#### Exercise instructions
Print all records exactly, pictures left out.
________
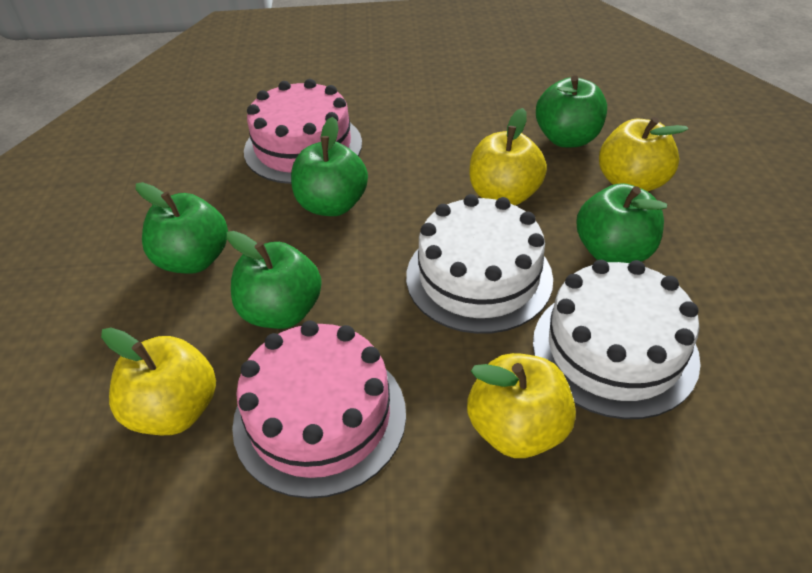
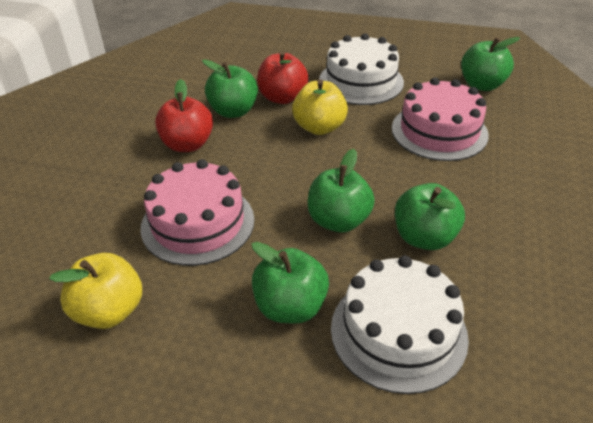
red apple: 0 -> 2
yellow apple: 4 -> 2

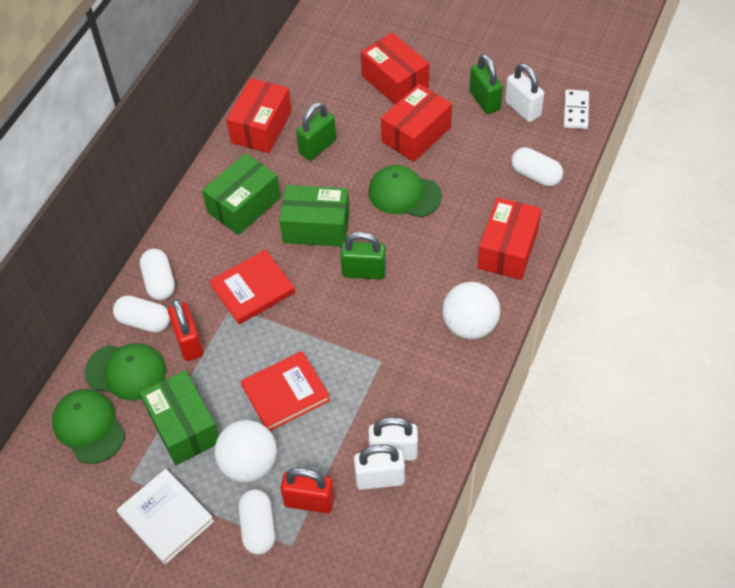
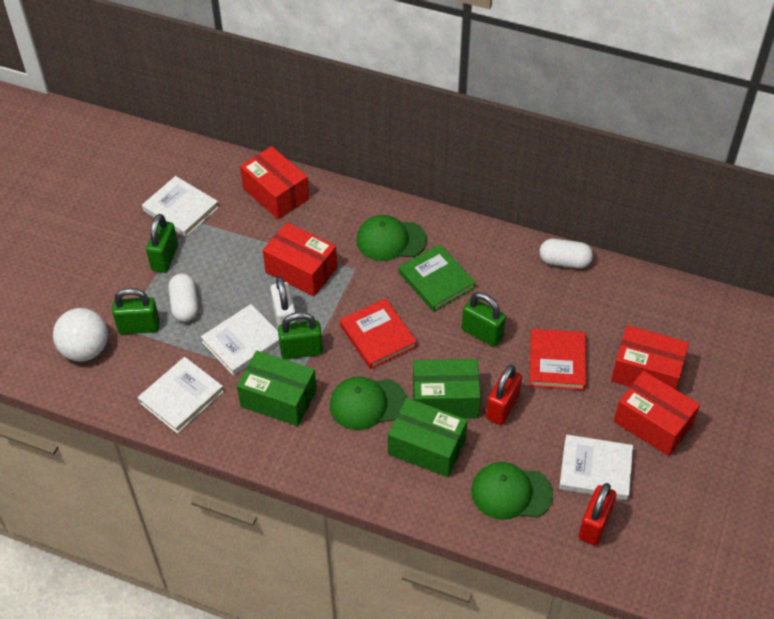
green book: 0 -> 1
green padlock: 3 -> 4
white ball: 2 -> 1
white book: 1 -> 4
white capsule: 4 -> 2
white domino: 1 -> 0
white padlock: 3 -> 1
________
#### Written solution
red apple: 0 -> 2
yellow apple: 4 -> 2

green book: 0 -> 1
green padlock: 3 -> 4
white ball: 2 -> 1
white book: 1 -> 4
white capsule: 4 -> 2
white domino: 1 -> 0
white padlock: 3 -> 1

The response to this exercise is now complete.